─── TASK DATA
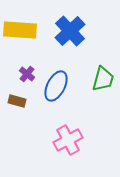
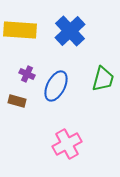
purple cross: rotated 14 degrees counterclockwise
pink cross: moved 1 px left, 4 px down
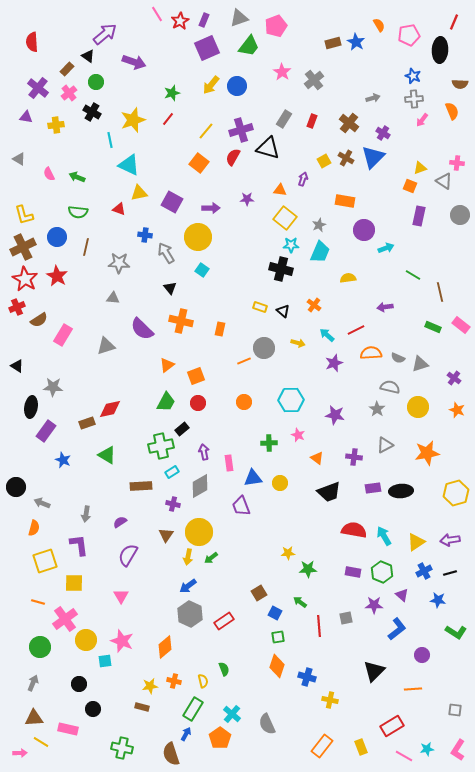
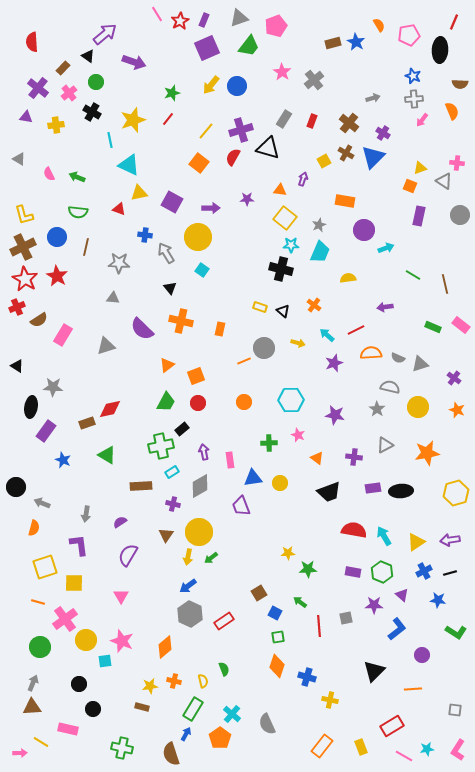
brown rectangle at (67, 69): moved 4 px left, 1 px up
brown cross at (346, 158): moved 5 px up
brown line at (440, 292): moved 5 px right, 8 px up
pink rectangle at (229, 463): moved 1 px right, 3 px up
yellow square at (45, 561): moved 6 px down
brown triangle at (34, 718): moved 2 px left, 11 px up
──────
--- WORK TO BE COMPLETED ---
Skip every picture, and give the rest of the material above again exactly.

--- EXERCISE RESPONSE ---
purple cross: rotated 14 degrees counterclockwise
pink cross: moved 1 px left, 4 px down
brown rectangle at (67, 69): moved 4 px left, 1 px up
brown cross at (346, 158): moved 5 px up
brown line at (440, 292): moved 5 px right, 8 px up
pink rectangle at (229, 463): moved 1 px right, 3 px up
yellow square at (45, 561): moved 6 px down
brown triangle at (34, 718): moved 2 px left, 11 px up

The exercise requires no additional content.